§ **WHAT YOU WILL DO**
Please copy exactly the lines from the top of the data through the line containing "type=replaced; before=yellow domino;", and nothing else.

[Spatial reasoning data]
--------

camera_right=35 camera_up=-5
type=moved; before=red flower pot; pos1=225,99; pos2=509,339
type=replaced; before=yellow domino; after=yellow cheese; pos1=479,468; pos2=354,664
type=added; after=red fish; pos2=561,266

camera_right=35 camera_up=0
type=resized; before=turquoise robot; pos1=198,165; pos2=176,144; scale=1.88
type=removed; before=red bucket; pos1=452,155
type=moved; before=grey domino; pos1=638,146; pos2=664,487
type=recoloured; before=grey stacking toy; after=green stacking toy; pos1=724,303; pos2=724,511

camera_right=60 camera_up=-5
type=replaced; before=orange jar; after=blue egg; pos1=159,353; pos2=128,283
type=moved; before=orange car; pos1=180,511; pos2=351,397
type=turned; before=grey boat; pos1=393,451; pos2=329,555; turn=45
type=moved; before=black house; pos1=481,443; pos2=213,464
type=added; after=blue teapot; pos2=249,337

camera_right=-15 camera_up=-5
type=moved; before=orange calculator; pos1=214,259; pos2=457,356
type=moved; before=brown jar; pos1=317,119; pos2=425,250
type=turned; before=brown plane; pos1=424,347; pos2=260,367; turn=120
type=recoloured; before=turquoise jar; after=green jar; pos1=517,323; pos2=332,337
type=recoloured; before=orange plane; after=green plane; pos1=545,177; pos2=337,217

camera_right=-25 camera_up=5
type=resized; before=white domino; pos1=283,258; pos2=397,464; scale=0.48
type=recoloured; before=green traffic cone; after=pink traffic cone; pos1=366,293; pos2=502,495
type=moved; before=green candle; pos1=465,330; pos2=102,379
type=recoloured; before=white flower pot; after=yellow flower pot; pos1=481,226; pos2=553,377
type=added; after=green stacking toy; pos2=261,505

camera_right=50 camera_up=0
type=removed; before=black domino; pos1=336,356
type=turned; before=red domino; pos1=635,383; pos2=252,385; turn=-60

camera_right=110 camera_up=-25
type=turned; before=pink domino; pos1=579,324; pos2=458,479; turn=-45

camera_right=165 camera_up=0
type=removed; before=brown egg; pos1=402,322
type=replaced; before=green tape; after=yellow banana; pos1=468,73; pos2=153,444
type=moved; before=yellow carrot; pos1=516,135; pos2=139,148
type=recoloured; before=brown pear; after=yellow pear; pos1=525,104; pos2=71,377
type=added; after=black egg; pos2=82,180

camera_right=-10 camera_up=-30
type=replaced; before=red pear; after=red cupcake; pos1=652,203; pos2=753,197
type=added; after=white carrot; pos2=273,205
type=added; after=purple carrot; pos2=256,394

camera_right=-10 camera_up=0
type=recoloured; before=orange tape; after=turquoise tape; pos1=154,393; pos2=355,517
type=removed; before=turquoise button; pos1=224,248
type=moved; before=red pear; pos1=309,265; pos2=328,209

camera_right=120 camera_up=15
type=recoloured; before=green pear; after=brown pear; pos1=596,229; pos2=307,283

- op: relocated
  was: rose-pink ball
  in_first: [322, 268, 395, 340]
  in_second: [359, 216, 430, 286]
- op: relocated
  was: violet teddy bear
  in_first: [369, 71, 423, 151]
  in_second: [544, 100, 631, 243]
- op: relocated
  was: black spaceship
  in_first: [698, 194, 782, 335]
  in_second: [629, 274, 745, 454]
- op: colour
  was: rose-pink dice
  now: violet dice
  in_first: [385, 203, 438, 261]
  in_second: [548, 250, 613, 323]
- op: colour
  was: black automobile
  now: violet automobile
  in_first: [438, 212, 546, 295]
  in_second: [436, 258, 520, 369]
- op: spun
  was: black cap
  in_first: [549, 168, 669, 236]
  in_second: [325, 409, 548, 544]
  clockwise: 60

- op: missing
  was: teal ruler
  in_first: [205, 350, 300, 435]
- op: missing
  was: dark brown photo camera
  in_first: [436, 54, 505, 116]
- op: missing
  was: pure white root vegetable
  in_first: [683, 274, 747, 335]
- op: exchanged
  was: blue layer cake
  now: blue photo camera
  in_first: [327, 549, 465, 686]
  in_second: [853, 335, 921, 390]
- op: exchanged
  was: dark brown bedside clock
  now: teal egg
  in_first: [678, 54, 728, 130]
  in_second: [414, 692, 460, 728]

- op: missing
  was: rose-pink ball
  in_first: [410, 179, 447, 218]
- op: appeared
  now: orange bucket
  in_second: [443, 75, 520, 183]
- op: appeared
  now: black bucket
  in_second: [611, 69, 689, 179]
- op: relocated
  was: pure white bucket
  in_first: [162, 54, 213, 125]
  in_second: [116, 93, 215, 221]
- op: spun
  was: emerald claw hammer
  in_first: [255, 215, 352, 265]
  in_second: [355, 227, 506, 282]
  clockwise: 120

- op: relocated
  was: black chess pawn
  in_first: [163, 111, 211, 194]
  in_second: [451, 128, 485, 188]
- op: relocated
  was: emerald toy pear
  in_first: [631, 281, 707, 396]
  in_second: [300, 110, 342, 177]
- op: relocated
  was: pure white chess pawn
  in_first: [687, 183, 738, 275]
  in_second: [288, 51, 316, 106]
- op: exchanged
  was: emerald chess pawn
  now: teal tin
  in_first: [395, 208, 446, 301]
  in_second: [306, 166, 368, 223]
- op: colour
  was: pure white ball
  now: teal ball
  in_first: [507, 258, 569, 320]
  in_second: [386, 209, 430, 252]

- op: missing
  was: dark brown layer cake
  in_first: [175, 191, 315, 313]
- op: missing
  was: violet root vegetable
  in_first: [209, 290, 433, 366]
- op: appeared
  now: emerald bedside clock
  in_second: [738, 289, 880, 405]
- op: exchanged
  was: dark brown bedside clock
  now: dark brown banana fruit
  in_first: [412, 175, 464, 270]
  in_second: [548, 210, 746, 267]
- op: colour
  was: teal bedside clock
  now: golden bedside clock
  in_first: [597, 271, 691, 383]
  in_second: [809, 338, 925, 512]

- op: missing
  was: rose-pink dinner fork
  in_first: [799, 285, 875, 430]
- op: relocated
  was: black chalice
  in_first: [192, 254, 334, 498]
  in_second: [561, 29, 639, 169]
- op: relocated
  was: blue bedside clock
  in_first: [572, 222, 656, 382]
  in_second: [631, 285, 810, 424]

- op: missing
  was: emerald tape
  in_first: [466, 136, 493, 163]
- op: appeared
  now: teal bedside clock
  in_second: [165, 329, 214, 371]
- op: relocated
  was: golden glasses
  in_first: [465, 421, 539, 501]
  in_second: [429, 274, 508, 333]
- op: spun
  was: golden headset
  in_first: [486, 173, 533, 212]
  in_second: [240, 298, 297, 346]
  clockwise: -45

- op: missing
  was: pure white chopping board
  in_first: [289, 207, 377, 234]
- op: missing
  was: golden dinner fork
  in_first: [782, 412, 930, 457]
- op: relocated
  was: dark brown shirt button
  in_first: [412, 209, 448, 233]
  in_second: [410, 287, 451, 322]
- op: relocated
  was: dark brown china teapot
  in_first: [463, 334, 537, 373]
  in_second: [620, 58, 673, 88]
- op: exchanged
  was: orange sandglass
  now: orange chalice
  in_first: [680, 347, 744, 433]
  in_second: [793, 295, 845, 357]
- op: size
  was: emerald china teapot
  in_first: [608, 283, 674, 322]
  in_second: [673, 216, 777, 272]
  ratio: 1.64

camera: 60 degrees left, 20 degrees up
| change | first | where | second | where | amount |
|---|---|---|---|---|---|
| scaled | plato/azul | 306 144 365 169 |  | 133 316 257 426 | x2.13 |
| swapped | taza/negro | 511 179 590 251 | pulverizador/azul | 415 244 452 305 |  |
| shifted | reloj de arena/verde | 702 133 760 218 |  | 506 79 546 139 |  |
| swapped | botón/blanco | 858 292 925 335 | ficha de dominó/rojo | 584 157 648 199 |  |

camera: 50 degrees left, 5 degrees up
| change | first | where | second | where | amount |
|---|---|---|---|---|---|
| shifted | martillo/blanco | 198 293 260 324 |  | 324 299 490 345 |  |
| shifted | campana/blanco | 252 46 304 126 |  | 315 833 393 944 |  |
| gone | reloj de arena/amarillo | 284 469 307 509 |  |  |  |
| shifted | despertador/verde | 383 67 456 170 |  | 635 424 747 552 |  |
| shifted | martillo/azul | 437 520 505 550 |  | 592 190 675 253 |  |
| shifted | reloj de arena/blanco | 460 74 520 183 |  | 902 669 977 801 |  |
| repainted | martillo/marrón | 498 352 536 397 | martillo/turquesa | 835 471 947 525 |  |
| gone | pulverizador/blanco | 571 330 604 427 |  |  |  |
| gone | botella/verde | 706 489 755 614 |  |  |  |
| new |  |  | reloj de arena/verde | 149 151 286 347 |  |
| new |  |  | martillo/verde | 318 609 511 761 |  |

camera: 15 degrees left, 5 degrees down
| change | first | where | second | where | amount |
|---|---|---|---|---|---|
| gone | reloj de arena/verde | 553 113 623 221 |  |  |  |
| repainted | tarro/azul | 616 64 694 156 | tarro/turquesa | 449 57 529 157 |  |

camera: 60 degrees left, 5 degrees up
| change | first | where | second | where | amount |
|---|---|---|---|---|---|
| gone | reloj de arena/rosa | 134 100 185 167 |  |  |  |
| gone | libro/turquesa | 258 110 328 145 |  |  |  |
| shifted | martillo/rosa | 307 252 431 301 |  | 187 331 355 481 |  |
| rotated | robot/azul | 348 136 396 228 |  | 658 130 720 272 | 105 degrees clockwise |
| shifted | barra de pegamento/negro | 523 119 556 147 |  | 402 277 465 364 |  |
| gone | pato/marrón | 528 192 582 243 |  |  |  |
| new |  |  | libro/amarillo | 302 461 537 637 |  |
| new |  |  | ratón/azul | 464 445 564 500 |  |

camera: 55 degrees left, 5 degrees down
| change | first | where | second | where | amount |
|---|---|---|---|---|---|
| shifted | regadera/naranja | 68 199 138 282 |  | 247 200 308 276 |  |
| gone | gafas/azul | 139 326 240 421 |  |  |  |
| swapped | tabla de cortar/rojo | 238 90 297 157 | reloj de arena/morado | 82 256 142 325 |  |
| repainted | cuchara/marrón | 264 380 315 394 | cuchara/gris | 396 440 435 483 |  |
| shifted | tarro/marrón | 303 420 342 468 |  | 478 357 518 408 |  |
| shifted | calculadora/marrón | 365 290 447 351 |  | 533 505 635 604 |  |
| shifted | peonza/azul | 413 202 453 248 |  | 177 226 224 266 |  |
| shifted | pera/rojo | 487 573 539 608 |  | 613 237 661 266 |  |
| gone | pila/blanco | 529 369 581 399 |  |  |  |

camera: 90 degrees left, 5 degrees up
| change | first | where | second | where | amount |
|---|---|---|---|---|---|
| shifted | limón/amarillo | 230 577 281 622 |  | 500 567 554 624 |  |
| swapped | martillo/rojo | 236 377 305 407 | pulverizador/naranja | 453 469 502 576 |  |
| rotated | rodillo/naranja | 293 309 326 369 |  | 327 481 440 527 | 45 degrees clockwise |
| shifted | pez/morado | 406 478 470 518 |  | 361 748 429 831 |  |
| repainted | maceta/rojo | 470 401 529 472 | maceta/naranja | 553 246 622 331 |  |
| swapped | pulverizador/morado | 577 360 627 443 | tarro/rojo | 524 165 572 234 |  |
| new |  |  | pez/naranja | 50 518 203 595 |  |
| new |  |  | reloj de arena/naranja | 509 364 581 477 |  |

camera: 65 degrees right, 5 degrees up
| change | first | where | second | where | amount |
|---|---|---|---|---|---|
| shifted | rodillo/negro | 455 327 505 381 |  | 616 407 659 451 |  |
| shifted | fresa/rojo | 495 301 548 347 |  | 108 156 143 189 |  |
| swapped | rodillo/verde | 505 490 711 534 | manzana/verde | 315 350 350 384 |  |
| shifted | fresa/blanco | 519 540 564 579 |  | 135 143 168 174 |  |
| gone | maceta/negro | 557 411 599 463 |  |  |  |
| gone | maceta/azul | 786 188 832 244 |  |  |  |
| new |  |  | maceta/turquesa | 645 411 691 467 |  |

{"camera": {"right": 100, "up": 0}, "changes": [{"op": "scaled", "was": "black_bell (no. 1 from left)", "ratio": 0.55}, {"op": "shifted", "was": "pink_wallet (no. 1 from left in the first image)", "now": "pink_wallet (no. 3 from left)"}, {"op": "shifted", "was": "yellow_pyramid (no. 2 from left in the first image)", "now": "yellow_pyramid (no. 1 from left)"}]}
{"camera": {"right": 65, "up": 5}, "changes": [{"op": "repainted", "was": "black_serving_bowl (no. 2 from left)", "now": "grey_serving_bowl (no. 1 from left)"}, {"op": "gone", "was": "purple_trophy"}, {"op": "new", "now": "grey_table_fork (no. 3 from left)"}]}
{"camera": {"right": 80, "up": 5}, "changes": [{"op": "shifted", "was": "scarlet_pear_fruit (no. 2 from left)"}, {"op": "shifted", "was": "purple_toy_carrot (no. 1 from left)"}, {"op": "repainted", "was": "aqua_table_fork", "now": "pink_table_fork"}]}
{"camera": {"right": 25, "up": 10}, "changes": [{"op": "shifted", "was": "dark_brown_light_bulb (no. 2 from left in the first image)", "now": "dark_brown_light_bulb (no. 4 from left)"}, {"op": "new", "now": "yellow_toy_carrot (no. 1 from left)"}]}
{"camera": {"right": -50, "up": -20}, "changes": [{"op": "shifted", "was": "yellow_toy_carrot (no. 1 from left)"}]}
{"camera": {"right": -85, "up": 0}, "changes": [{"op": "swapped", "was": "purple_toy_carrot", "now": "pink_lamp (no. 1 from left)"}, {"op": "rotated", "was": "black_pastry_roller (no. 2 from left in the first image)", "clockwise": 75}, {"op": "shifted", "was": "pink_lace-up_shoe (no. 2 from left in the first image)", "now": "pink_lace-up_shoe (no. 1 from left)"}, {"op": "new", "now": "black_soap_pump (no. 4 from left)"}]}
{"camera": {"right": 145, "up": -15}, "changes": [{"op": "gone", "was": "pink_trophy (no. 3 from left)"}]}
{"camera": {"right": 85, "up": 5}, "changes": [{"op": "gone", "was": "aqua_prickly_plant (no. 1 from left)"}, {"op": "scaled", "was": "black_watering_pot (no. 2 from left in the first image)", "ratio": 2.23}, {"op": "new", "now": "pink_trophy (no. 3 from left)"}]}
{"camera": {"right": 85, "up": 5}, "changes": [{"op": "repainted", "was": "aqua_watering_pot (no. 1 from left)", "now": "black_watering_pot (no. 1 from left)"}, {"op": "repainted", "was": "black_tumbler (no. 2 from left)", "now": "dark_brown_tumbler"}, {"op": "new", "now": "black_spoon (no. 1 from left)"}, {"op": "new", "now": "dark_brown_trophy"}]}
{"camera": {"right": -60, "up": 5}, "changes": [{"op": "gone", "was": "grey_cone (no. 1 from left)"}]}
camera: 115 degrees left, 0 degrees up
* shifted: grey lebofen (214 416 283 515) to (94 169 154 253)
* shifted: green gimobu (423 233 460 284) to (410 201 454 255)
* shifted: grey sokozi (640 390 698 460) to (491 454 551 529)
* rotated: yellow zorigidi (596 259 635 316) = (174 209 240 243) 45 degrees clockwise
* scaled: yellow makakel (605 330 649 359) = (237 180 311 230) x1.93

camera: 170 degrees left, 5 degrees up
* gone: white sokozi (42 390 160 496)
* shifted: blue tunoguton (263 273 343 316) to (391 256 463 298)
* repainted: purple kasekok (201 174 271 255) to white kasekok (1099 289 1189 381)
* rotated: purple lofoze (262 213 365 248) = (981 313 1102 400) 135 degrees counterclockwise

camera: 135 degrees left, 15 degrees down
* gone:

--------

§ **RESPONSE AREA**
camera_right=35 camera_up=-5
type=moved; before=red flower pot; pos1=225,99; pos2=509,339
type=replaced; before=yellow domino; after=yellow cheese; pos1=479,468; pos2=354,664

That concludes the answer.